##### Records for this task #####

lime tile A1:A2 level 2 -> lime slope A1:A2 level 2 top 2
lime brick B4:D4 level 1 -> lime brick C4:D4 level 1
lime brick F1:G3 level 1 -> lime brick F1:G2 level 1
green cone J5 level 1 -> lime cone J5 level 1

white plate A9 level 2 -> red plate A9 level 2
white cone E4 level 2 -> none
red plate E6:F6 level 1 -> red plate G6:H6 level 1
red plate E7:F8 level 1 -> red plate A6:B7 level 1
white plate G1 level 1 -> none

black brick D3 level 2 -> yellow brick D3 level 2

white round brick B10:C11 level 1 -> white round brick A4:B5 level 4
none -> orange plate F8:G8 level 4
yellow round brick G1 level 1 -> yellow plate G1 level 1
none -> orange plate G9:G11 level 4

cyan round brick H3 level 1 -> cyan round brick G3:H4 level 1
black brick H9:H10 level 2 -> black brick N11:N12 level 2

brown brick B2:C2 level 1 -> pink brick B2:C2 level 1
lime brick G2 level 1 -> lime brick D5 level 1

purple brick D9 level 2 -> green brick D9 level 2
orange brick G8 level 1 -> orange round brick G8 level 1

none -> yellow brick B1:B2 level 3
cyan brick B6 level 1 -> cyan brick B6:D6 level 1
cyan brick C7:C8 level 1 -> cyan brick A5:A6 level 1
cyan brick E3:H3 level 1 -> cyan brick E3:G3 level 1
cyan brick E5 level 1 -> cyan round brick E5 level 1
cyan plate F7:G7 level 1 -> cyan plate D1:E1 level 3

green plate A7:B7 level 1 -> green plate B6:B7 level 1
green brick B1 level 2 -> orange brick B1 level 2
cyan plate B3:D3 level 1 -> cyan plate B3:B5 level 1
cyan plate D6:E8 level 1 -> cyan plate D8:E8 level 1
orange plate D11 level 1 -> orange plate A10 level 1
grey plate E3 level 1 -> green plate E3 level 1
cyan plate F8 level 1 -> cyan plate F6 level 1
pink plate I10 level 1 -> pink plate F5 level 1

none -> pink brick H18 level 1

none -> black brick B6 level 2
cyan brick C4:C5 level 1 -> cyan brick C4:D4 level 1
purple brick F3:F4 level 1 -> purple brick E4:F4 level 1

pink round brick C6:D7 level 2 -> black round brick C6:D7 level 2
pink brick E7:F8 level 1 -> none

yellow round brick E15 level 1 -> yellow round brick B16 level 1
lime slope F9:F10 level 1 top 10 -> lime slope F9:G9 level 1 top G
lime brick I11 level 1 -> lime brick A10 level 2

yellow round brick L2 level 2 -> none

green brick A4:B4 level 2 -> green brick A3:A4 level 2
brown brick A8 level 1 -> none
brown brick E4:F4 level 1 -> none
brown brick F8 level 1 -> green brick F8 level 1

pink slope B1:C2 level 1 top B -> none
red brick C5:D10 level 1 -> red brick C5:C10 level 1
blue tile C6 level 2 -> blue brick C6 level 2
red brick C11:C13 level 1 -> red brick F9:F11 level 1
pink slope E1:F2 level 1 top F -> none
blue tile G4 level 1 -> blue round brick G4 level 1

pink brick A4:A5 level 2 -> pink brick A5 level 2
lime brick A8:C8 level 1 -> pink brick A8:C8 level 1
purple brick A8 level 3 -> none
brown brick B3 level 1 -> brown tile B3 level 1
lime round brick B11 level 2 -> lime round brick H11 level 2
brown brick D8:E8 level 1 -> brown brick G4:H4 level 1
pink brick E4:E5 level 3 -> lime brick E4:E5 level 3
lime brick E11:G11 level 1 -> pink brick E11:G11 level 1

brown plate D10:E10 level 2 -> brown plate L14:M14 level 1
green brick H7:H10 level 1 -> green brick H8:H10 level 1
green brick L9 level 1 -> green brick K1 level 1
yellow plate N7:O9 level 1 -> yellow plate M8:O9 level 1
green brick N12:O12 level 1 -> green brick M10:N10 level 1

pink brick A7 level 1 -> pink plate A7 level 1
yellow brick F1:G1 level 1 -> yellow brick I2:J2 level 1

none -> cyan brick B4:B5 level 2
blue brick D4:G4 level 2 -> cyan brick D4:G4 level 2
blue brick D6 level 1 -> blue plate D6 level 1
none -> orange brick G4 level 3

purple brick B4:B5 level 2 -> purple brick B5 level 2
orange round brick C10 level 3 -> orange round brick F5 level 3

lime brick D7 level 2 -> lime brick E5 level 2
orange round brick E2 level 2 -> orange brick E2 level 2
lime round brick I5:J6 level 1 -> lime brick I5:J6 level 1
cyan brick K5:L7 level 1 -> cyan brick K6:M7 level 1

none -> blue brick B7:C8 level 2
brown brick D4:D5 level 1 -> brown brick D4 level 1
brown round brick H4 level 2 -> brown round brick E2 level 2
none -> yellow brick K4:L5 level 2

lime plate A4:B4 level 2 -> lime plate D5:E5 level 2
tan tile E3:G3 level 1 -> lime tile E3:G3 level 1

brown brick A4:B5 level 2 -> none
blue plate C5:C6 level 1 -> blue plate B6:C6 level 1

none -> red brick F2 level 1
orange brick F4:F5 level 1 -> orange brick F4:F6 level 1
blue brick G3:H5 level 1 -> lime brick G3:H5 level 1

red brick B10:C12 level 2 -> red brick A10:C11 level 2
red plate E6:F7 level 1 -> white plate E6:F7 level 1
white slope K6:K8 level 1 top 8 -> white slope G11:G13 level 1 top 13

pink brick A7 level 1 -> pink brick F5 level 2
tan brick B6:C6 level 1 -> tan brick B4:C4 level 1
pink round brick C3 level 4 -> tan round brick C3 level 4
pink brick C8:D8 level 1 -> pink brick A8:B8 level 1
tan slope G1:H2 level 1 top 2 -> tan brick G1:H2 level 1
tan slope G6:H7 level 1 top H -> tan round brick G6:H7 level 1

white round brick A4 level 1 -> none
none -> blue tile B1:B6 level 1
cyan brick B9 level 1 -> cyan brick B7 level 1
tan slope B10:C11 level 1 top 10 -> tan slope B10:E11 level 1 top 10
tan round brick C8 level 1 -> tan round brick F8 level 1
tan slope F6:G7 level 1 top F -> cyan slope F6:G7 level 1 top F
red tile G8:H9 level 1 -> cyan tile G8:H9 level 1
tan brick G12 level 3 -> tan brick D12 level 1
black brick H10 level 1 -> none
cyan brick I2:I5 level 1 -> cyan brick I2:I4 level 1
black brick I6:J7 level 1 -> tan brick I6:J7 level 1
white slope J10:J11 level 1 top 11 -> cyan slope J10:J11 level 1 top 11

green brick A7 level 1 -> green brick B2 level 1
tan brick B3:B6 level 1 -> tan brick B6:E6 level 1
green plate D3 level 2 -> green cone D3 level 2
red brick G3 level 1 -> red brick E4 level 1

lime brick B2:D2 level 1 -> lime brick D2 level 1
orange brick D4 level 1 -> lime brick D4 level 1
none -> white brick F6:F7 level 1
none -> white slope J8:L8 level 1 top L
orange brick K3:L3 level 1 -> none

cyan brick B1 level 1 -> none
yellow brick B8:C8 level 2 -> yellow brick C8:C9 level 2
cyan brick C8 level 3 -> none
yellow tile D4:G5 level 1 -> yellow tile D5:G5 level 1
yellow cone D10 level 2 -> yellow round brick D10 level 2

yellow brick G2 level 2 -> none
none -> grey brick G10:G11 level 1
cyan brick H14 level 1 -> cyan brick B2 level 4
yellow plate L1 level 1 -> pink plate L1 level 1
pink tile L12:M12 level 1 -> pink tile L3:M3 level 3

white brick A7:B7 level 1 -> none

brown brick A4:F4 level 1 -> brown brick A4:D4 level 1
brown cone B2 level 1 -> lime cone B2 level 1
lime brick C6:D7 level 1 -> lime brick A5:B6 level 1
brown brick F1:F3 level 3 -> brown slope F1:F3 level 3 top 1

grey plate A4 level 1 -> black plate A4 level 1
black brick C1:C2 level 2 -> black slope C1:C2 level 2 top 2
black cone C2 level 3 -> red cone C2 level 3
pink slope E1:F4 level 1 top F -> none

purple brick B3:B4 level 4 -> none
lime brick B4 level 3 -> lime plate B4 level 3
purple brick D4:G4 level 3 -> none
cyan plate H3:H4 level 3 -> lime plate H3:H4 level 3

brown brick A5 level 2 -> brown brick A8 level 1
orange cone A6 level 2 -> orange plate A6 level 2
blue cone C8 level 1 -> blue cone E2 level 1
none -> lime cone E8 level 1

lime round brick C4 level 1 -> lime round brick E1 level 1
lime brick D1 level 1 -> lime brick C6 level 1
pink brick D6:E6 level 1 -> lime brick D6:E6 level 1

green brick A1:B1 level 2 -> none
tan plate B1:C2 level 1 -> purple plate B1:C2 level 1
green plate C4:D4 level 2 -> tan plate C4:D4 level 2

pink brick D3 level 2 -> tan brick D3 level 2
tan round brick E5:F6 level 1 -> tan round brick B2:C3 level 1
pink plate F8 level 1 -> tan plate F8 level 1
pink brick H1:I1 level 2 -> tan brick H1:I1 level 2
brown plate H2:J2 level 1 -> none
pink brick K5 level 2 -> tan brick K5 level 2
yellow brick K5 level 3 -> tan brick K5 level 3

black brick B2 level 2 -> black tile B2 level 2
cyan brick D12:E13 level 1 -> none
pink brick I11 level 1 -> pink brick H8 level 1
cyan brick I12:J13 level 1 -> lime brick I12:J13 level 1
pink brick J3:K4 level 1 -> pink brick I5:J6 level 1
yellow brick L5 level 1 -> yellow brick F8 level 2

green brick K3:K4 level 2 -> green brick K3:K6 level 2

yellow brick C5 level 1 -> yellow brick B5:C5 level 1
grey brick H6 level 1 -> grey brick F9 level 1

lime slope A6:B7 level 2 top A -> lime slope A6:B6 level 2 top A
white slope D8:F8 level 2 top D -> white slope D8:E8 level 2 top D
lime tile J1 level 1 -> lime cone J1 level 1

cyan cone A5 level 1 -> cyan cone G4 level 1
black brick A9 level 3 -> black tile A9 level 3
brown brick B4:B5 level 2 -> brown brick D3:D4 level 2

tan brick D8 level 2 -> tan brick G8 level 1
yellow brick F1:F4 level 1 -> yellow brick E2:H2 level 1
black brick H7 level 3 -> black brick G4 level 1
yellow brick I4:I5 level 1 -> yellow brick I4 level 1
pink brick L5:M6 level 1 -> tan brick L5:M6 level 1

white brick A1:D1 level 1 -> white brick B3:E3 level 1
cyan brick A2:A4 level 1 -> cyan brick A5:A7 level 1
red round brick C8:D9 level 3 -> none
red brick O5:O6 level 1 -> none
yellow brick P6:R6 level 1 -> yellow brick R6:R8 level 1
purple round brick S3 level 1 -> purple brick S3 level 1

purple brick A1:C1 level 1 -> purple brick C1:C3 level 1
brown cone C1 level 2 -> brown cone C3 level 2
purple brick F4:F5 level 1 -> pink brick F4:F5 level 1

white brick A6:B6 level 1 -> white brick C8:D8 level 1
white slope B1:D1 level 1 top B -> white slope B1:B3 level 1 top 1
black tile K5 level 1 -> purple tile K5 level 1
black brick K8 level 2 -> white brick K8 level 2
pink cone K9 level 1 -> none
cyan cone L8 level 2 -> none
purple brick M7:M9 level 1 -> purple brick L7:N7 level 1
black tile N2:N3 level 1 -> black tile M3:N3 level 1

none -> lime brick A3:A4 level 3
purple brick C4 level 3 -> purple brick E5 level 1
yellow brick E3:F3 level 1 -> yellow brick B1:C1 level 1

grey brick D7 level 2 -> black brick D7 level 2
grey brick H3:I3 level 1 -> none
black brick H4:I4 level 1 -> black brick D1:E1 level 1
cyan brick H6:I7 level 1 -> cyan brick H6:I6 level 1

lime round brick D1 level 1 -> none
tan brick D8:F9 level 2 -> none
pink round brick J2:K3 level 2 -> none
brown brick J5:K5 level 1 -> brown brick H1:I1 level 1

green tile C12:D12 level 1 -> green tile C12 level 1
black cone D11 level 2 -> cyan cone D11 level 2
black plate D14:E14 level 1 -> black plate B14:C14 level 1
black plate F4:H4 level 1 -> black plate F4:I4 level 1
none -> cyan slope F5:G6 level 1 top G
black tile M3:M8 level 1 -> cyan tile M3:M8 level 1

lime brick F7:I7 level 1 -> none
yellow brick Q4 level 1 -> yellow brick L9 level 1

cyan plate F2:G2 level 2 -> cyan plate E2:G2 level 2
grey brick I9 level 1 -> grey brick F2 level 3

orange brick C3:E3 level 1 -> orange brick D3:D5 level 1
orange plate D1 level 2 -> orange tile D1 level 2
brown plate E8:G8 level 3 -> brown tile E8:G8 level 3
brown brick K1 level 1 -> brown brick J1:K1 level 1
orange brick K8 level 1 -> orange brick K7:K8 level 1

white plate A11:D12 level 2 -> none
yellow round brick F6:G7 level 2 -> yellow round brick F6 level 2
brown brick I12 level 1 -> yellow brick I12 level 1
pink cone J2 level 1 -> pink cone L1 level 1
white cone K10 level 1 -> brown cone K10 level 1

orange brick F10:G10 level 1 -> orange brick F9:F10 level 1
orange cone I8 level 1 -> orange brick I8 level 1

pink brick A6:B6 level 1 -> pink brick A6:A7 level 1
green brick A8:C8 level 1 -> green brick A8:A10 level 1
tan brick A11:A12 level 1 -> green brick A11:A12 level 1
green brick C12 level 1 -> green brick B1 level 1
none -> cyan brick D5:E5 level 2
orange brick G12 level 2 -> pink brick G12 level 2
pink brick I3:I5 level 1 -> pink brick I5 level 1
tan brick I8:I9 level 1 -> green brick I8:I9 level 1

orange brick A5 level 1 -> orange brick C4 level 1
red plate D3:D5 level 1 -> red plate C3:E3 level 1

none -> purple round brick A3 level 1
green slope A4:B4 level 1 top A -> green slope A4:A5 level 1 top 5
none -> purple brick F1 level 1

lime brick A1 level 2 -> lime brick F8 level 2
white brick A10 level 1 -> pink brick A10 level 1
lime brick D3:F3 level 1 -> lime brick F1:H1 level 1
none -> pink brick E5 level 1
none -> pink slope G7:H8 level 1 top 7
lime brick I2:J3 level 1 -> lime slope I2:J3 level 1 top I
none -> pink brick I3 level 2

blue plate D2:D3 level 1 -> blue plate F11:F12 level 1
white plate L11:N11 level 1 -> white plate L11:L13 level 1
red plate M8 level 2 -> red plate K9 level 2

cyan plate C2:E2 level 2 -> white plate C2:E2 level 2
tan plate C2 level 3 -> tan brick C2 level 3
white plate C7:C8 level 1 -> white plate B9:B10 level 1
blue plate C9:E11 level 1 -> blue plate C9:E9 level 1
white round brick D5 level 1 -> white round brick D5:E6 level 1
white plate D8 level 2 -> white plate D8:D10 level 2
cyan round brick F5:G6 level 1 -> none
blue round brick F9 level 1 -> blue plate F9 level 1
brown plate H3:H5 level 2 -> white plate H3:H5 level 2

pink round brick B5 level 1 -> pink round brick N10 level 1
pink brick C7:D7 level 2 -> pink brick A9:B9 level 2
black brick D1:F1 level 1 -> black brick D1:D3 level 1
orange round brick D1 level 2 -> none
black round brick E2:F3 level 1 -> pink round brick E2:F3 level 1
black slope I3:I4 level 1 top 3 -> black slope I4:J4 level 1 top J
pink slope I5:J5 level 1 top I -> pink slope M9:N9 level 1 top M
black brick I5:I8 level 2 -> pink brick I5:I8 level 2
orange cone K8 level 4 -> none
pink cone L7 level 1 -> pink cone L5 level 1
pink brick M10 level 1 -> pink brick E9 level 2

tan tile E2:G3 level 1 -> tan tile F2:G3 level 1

#####

Task statement:
Nothing but the lines from the first line of the data through the line with "cyan brick E5" should be returned, exactly as they appear, both ends included.

Exercise answer:
lime tile A1:A2 level 2 -> lime slope A1:A2 level 2 top 2
lime brick B4:D4 level 1 -> lime brick C4:D4 level 1
lime brick F1:G3 level 1 -> lime brick F1:G2 level 1
green cone J5 level 1 -> lime cone J5 level 1

white plate A9 level 2 -> red plate A9 level 2
white cone E4 level 2 -> none
red plate E6:F6 level 1 -> red plate G6:H6 level 1
red plate E7:F8 level 1 -> red plate A6:B7 level 1
white plate G1 level 1 -> none

black brick D3 level 2 -> yellow brick D3 level 2

white round brick B10:C11 level 1 -> white round brick A4:B5 level 4
none -> orange plate F8:G8 level 4
yellow round brick G1 level 1 -> yellow plate G1 level 1
none -> orange plate G9:G11 level 4

cyan round brick H3 level 1 -> cyan round brick G3:H4 level 1
black brick H9:H10 level 2 -> black brick N11:N12 level 2

brown brick B2:C2 level 1 -> pink brick B2:C2 level 1
lime brick G2 level 1 -> lime brick D5 level 1

purple brick D9 level 2 -> green brick D9 level 2
orange brick G8 level 1 -> orange round brick G8 level 1

none -> yellow brick B1:B2 level 3
cyan brick B6 level 1 -> cyan brick B6:D6 level 1
cyan brick C7:C8 level 1 -> cyan brick A5:A6 level 1
cyan brick E3:H3 level 1 -> cyan brick E3:G3 level 1
cyan brick E5 level 1 -> cyan round brick E5 level 1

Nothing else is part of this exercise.